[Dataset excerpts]
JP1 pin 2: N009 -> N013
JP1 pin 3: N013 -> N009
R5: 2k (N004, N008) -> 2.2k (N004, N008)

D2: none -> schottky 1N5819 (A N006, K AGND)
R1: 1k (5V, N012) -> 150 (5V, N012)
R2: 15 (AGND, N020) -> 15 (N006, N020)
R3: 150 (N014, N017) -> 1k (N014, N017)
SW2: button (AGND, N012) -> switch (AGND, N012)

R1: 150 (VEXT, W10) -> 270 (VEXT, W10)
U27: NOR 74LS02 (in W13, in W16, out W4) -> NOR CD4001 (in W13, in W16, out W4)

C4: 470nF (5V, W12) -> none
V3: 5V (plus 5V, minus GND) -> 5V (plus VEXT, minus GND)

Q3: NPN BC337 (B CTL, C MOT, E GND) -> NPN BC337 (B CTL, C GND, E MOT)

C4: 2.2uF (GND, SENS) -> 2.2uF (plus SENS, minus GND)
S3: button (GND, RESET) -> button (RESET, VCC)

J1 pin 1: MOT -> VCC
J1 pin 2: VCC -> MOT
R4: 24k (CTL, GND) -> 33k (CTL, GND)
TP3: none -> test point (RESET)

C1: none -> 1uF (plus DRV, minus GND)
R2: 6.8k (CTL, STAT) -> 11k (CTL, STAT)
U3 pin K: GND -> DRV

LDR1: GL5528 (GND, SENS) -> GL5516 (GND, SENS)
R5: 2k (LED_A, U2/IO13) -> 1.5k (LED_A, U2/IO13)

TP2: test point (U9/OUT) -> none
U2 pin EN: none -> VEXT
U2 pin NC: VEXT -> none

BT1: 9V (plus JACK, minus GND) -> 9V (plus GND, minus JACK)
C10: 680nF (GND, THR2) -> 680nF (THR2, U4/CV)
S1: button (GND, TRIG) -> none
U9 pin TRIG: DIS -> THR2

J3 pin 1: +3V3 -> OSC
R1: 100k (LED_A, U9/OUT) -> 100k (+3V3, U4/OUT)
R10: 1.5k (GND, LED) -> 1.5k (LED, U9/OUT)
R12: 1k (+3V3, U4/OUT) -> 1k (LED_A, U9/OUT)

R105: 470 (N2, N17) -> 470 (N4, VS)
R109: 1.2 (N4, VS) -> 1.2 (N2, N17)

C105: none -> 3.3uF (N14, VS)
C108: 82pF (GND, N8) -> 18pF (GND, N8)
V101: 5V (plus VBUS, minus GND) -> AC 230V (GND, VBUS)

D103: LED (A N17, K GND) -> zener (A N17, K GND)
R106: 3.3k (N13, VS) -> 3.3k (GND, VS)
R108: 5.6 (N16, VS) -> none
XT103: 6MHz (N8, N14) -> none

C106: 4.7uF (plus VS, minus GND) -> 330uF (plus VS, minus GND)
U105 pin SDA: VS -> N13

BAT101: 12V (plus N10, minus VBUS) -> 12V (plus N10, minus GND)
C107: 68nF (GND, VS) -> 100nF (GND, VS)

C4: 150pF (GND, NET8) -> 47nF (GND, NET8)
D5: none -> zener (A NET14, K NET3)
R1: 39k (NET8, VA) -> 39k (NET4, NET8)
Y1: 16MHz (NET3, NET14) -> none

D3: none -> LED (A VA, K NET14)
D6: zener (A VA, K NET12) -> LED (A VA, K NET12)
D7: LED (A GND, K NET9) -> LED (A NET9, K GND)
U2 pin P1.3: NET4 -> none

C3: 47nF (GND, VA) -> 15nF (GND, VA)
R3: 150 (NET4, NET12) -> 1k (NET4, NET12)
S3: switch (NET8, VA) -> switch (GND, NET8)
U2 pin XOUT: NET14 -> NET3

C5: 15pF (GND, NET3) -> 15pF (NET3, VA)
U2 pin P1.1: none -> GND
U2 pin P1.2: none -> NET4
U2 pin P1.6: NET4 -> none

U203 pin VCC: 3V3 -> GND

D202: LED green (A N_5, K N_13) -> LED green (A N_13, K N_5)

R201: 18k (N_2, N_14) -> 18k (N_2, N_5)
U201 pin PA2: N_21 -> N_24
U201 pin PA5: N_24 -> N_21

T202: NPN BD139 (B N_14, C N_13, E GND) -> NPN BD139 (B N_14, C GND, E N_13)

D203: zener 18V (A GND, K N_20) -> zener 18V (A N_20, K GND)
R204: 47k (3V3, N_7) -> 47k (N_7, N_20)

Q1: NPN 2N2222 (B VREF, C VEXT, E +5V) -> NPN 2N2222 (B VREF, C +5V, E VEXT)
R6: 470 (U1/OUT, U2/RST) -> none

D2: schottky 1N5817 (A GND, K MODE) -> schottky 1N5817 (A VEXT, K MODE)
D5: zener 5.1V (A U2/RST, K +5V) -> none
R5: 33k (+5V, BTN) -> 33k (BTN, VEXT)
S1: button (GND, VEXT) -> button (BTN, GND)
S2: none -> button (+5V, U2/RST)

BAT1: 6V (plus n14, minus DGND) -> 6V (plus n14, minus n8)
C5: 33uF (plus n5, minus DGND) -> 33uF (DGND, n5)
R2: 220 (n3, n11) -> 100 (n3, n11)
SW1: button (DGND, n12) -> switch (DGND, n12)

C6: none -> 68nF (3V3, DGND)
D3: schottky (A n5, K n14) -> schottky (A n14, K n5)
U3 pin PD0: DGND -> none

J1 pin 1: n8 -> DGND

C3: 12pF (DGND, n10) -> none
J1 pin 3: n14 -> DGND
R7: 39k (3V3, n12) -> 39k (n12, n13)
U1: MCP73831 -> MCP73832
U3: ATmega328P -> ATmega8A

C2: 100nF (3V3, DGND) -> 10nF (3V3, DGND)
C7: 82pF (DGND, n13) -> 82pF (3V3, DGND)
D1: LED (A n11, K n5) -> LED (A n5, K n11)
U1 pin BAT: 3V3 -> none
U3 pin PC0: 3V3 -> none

§ **Goal of the exercise**: From the entries above, say how many lines contain "zener". Only the number is wanted.

§ **Solution to this exercise**: 5